Your task is to write out every line of the data exactly. Drop the pictures.
[Opening The data section]
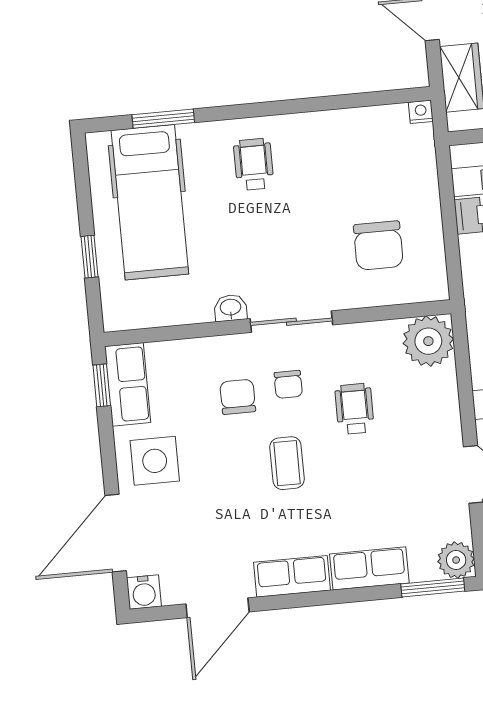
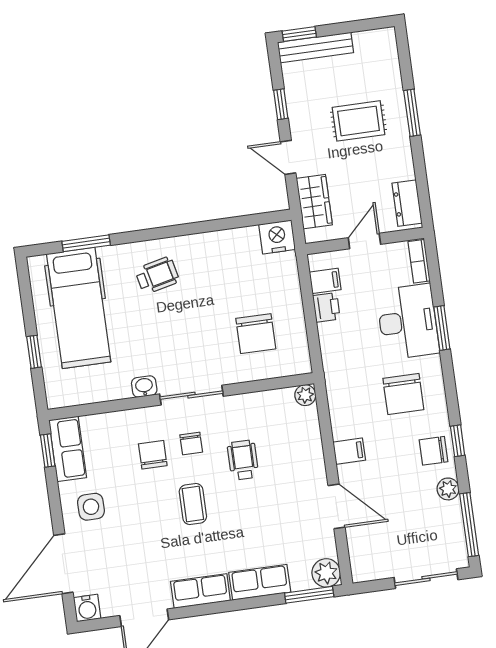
nightstand: (421, 112) -> (277, 237), width x1.89, depth x1.79
wheelchair: (254, 164) -> (157, 275), turned 77
plant: (428, 341) -> (305, 395), width x0.53, depth x0.53
side table: (155, 461) -> (91, 507), width x0.73, depth x0.73

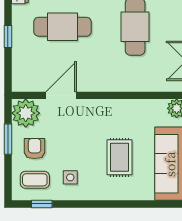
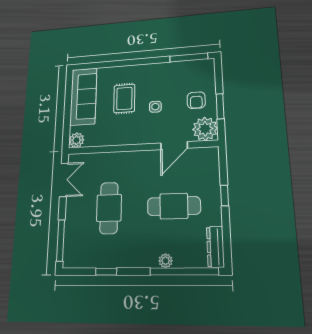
side table: (70, 177) -> (155, 107), moved
coffee table: (35, 180) -> (195, 76), removed
window: (42, 204) -> (189, 57), width x2.17

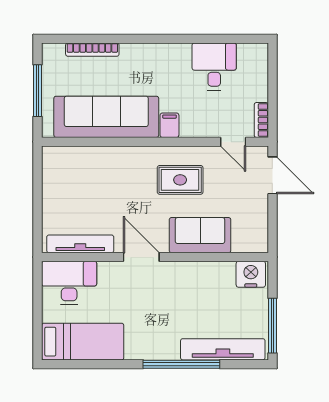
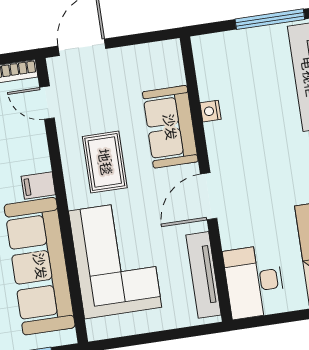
door: (233, 142) -> (47, 103), swing flipped
corner sofa: (103, 177) -> (115, 259), added
nightstand: (251, 274) -> (210, 111), moved, width x0.53, depth x0.56

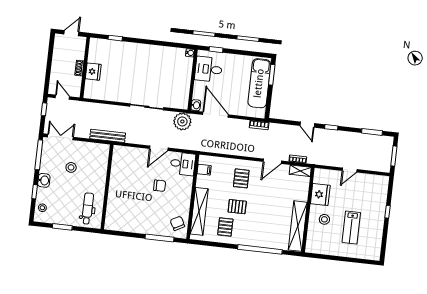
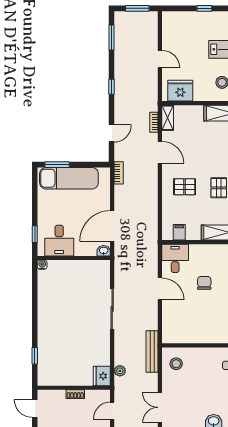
fridge: (93, 72) -> (102, 376), moved, turned -90
plant: (182, 121) -> (120, 371), moved, width x0.53, depth x0.53
door: (307, 125) -> (112, 133), moved
stool: (71, 167) -> (176, 364), moved
fridge: (320, 194) -> (180, 91), moved

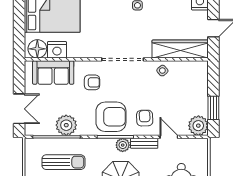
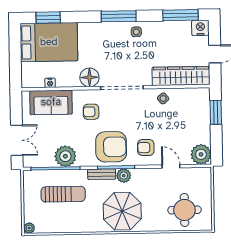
floor lamp: (37, 49) -> (89, 77), moved
nightstand: (57, 50) -> (50, 83), width x0.53, depth x0.56
armchair: (92, 82) -> (91, 112), turned 180
window: (213, 108) -> (216, 112), moved
armchair: (145, 118) -> (146, 148), turned -88
bench: (144, 143) -> (102, 174), moved

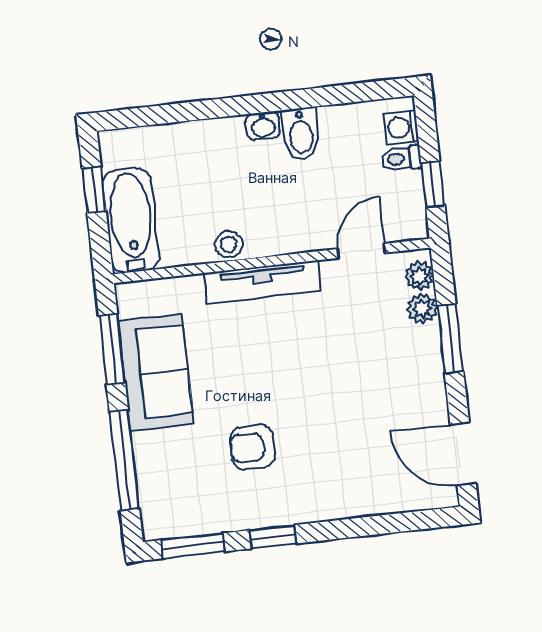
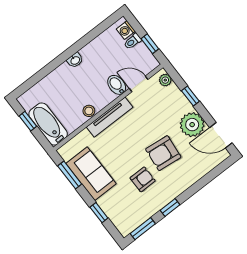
bidet: (301, 133) -> (117, 85), moved, turned 180
door: (361, 251) -> (139, 84), hinge flipped
plant: (422, 309) -> (192, 125), moved, width x1.88, depth x1.88
window: (450, 338) -> (190, 96), width x0.67
armchair: (326, 420) -> (163, 153), added
armchair: (253, 447) -> (143, 179), turned 180
window: (124, 460) -> (99, 213), width x0.46

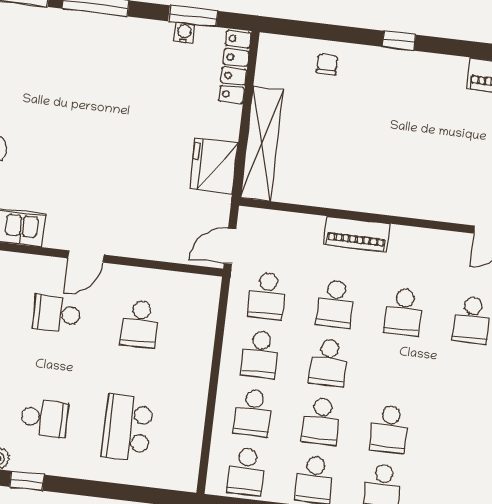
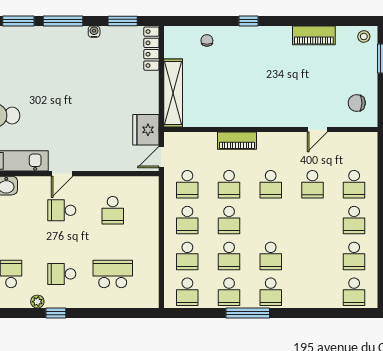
water cooler: (184, 33) -> (94, 32), moved
fridge: (214, 166) -> (146, 130), moved
door: (86, 256) -> (62, 174), moved
school desk: (44, 418) -> (62, 274), turned 180
school desk: (127, 428) -> (113, 274), turned 90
[Closing The data section]
## Your solution
nightstand: (421, 112) -> (277, 237), width x1.89, depth x1.79
wheelchair: (254, 164) -> (157, 275), turned 77
plant: (428, 341) -> (305, 395), width x0.53, depth x0.53
side table: (155, 461) -> (91, 507), width x0.73, depth x0.73

side table: (70, 177) -> (155, 107), moved
coffee table: (35, 180) -> (195, 76), removed
window: (42, 204) -> (189, 57), width x2.17

door: (233, 142) -> (47, 103), swing flipped
corner sofa: (103, 177) -> (115, 259), added
nightstand: (251, 274) -> (210, 111), moved, width x0.53, depth x0.56

fridge: (93, 72) -> (102, 376), moved, turned -90
plant: (182, 121) -> (120, 371), moved, width x0.53, depth x0.53
door: (307, 125) -> (112, 133), moved
stool: (71, 167) -> (176, 364), moved
fridge: (320, 194) -> (180, 91), moved

floor lamp: (37, 49) -> (89, 77), moved
nightstand: (57, 50) -> (50, 83), width x0.53, depth x0.56
armchair: (92, 82) -> (91, 112), turned 180
window: (213, 108) -> (216, 112), moved
armchair: (145, 118) -> (146, 148), turned -88
bench: (144, 143) -> (102, 174), moved

bidet: (301, 133) -> (117, 85), moved, turned 180
door: (361, 251) -> (139, 84), hinge flipped
plant: (422, 309) -> (192, 125), moved, width x1.88, depth x1.88
window: (450, 338) -> (190, 96), width x0.67
armchair: (326, 420) -> (163, 153), added
armchair: (253, 447) -> (143, 179), turned 180
window: (124, 460) -> (99, 213), width x0.46

water cooler: (184, 33) -> (94, 32), moved
fridge: (214, 166) -> (146, 130), moved
door: (86, 256) -> (62, 174), moved
school desk: (44, 418) -> (62, 274), turned 180
school desk: (127, 428) -> (113, 274), turned 90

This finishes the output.